> EXERCISE
No record may be omitted; give all of them again exactly.

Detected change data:
+--
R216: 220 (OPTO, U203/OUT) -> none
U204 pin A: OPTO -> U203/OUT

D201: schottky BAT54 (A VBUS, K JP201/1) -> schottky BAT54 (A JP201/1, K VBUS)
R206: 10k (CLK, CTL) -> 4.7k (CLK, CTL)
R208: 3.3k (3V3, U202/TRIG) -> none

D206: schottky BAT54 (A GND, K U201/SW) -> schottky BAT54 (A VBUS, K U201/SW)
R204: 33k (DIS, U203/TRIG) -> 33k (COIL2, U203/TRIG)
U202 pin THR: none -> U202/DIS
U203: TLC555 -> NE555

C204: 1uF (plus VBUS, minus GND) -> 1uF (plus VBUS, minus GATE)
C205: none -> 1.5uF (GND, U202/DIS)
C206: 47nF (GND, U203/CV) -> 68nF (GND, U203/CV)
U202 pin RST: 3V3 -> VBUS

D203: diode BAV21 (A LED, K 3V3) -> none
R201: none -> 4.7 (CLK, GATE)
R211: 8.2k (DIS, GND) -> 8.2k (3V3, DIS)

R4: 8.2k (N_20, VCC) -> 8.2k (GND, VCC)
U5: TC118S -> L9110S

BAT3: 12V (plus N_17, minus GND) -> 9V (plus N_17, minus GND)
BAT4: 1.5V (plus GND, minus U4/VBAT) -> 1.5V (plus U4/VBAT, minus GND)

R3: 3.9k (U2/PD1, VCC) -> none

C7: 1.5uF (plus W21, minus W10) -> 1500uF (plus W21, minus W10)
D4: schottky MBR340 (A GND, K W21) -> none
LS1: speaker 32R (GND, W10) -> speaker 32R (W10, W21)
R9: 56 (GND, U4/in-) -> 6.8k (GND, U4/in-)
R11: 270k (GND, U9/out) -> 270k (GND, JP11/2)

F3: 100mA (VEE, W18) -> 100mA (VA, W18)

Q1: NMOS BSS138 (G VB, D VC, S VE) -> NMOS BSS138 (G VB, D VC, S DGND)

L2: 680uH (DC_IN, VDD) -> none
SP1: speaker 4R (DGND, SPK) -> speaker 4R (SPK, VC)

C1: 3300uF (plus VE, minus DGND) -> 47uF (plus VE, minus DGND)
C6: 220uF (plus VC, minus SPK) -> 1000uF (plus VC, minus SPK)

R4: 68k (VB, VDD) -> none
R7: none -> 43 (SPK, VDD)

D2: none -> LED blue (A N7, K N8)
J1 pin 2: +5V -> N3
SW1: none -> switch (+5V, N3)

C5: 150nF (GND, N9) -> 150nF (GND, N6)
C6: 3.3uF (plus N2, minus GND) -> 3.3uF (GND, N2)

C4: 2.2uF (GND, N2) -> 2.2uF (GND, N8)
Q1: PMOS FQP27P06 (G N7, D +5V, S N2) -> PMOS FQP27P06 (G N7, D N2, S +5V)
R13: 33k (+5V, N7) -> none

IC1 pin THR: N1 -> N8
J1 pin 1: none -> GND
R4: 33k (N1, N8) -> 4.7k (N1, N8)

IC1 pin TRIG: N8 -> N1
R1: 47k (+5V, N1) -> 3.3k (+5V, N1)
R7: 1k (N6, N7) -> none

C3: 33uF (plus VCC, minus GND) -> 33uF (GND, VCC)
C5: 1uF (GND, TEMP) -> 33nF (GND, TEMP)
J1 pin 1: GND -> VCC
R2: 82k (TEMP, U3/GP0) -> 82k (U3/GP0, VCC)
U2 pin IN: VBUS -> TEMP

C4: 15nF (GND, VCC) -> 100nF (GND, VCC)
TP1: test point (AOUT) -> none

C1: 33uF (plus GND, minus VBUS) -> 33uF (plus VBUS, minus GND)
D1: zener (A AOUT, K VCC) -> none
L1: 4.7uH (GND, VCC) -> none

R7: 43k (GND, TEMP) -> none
+--
> RESULT FOR THIS EXERCISE
R216: 220 (OPTO, U203/OUT) -> none
U204 pin A: OPTO -> U203/OUT

D201: schottky BAT54 (A VBUS, K JP201/1) -> schottky BAT54 (A JP201/1, K VBUS)
R206: 10k (CLK, CTL) -> 4.7k (CLK, CTL)
R208: 3.3k (3V3, U202/TRIG) -> none

D206: schottky BAT54 (A GND, K U201/SW) -> schottky BAT54 (A VBUS, K U201/SW)
R204: 33k (DIS, U203/TRIG) -> 33k (COIL2, U203/TRIG)
U202 pin THR: none -> U202/DIS
U203: TLC555 -> NE555

C204: 1uF (plus VBUS, minus GND) -> 1uF (plus VBUS, minus GATE)
C205: none -> 1.5uF (GND, U202/DIS)
C206: 47nF (GND, U203/CV) -> 68nF (GND, U203/CV)
U202 pin RST: 3V3 -> VBUS

D203: diode BAV21 (A LED, K 3V3) -> none
R201: none -> 4.7 (CLK, GATE)
R211: 8.2k (DIS, GND) -> 8.2k (3V3, DIS)

R4: 8.2k (N_20, VCC) -> 8.2k (GND, VCC)
U5: TC118S -> L9110S

BAT3: 12V (plus N_17, minus GND) -> 9V (plus N_17, minus GND)
BAT4: 1.5V (plus GND, minus U4/VBAT) -> 1.5V (plus U4/VBAT, minus GND)

R3: 3.9k (U2/PD1, VCC) -> none

C7: 1.5uF (plus W21, minus W10) -> 1500uF (plus W21, minus W10)
D4: schottky MBR340 (A GND, K W21) -> none
LS1: speaker 32R (GND, W10) -> speaker 32R (W10, W21)
R9: 56 (GND, U4/in-) -> 6.8k (GND, U4/in-)
R11: 270k (GND, U9/out) -> 270k (GND, JP11/2)

F3: 100mA (VEE, W18) -> 100mA (VA, W18)

Q1: NMOS BSS138 (G VB, D VC, S VE) -> NMOS BSS138 (G VB, D VC, S DGND)

L2: 680uH (DC_IN, VDD) -> none
SP1: speaker 4R (DGND, SPK) -> speaker 4R (SPK, VC)

C1: 3300uF (plus VE, minus DGND) -> 47uF (plus VE, minus DGND)
C6: 220uF (plus VC, minus SPK) -> 1000uF (plus VC, minus SPK)

R4: 68k (VB, VDD) -> none
R7: none -> 43 (SPK, VDD)

D2: none -> LED blue (A N7, K N8)
J1 pin 2: +5V -> N3
SW1: none -> switch (+5V, N3)

C5: 150nF (GND, N9) -> 150nF (GND, N6)
C6: 3.3uF (plus N2, minus GND) -> 3.3uF (GND, N2)

C4: 2.2uF (GND, N2) -> 2.2uF (GND, N8)
Q1: PMOS FQP27P06 (G N7, D +5V, S N2) -> PMOS FQP27P06 (G N7, D N2, S +5V)
R13: 33k (+5V, N7) -> none

IC1 pin THR: N1 -> N8
J1 pin 1: none -> GND
R4: 33k (N1, N8) -> 4.7k (N1, N8)

IC1 pin TRIG: N8 -> N1
R1: 47k (+5V, N1) -> 3.3k (+5V, N1)
R7: 1k (N6, N7) -> none

C3: 33uF (plus VCC, minus GND) -> 33uF (GND, VCC)
C5: 1uF (GND, TEMP) -> 33nF (GND, TEMP)
J1 pin 1: GND -> VCC
R2: 82k (TEMP, U3/GP0) -> 82k (U3/GP0, VCC)
U2 pin IN: VBUS -> TEMP

C4: 15nF (GND, VCC) -> 100nF (GND, VCC)
TP1: test point (AOUT) -> none

C1: 33uF (plus GND, minus VBUS) -> 33uF (plus VBUS, minus GND)
D1: zener (A AOUT, K VCC) -> none
L1: 4.7uH (GND, VCC) -> none

R7: 43k (GND, TEMP) -> none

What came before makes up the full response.